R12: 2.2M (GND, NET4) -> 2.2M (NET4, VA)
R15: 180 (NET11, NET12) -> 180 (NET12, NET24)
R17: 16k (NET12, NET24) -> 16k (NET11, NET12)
+ + +
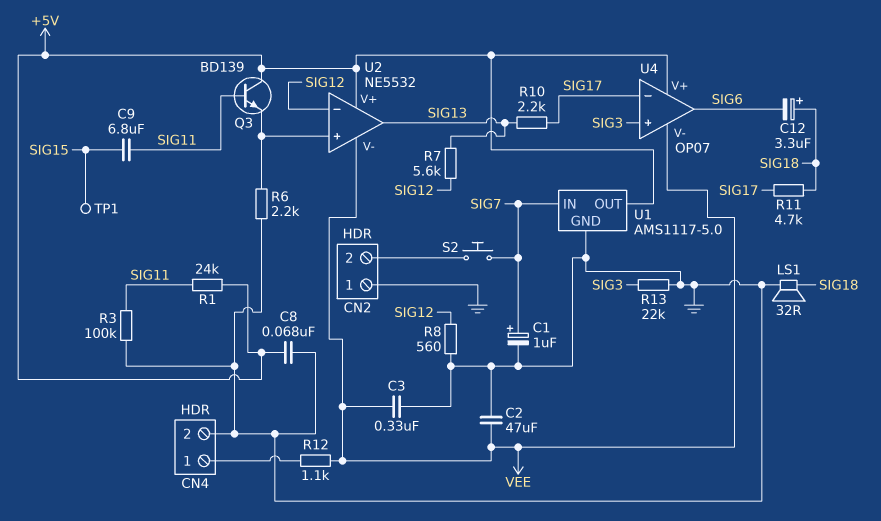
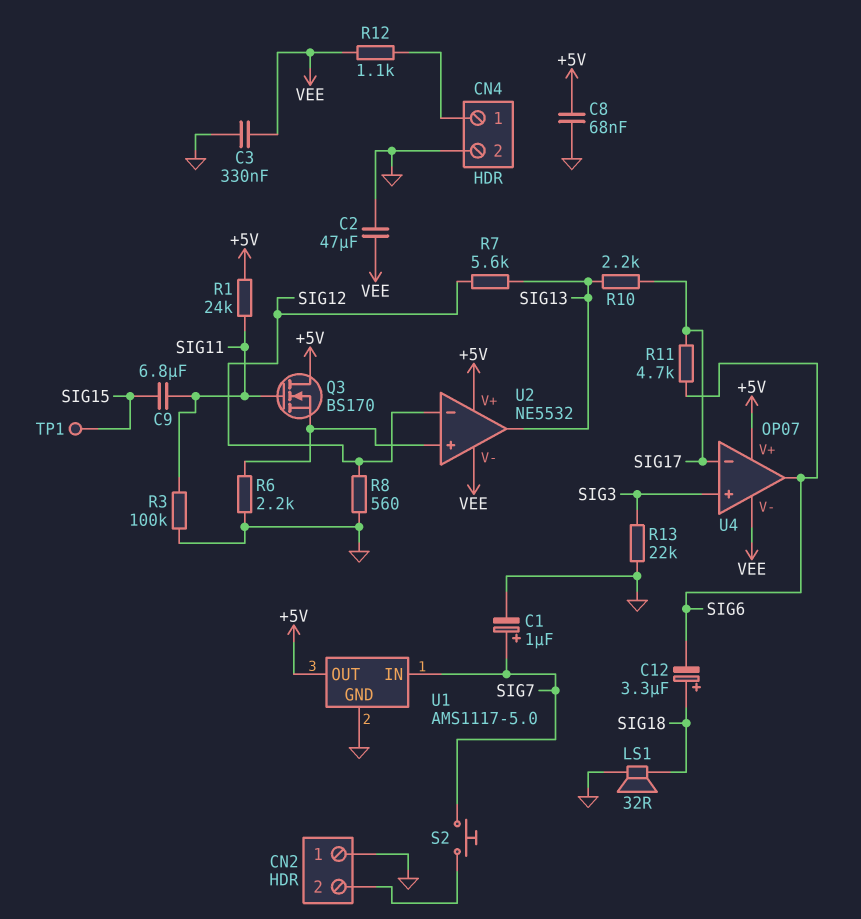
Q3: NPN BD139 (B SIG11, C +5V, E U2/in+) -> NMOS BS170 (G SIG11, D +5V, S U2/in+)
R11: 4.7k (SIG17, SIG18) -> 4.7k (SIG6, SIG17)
+ + +
Activity. Look above for the line with "Q3: NPN BD139" and the line with "R11: 4.7k (SIG17, SIG18)"; transcribe both and all lines in between, exactly, and nothing else.

Answer box.
Q3: NPN BD139 (B SIG11, C +5V, E U2/in+) -> NMOS BS170 (G SIG11, D +5V, S U2/in+)
R11: 4.7k (SIG17, SIG18) -> 4.7k (SIG6, SIG17)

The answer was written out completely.